§ **TASK BRIEF**
The answer should hold exactly the lines of the entries below from the one containing "DRIVER2 pin IN1: D3 -> D6" through the last line, both included.

START DATASET RECORDS

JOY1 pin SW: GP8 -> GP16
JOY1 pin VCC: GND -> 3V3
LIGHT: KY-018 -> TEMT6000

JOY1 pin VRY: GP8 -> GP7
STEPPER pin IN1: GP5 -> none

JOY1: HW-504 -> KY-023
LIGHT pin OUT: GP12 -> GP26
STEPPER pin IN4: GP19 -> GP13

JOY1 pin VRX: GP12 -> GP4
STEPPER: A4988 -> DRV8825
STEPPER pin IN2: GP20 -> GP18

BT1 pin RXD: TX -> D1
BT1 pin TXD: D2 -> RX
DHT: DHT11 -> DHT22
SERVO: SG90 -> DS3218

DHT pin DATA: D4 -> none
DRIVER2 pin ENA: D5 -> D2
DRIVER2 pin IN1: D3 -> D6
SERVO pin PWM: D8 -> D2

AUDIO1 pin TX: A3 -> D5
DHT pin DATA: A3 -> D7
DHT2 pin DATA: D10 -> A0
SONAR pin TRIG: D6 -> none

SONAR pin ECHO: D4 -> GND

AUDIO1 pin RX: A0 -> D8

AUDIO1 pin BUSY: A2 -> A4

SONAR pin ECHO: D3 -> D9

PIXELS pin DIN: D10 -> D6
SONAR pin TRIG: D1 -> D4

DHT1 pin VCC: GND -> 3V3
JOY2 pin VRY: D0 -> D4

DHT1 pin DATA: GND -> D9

END DATASET RECORDS

§ **REPLY TO THE EXERCISE**
DRIVER2 pin IN1: D3 -> D6
SERVO pin PWM: D8 -> D2

AUDIO1 pin TX: A3 -> D5
DHT pin DATA: A3 -> D7
DHT2 pin DATA: D10 -> A0
SONAR pin TRIG: D6 -> none

SONAR pin ECHO: D4 -> GND

AUDIO1 pin RX: A0 -> D8

AUDIO1 pin BUSY: A2 -> A4

SONAR pin ECHO: D3 -> D9

PIXELS pin DIN: D10 -> D6
SONAR pin TRIG: D1 -> D4

DHT1 pin VCC: GND -> 3V3
JOY2 pin VRY: D0 -> D4

DHT1 pin DATA: GND -> D9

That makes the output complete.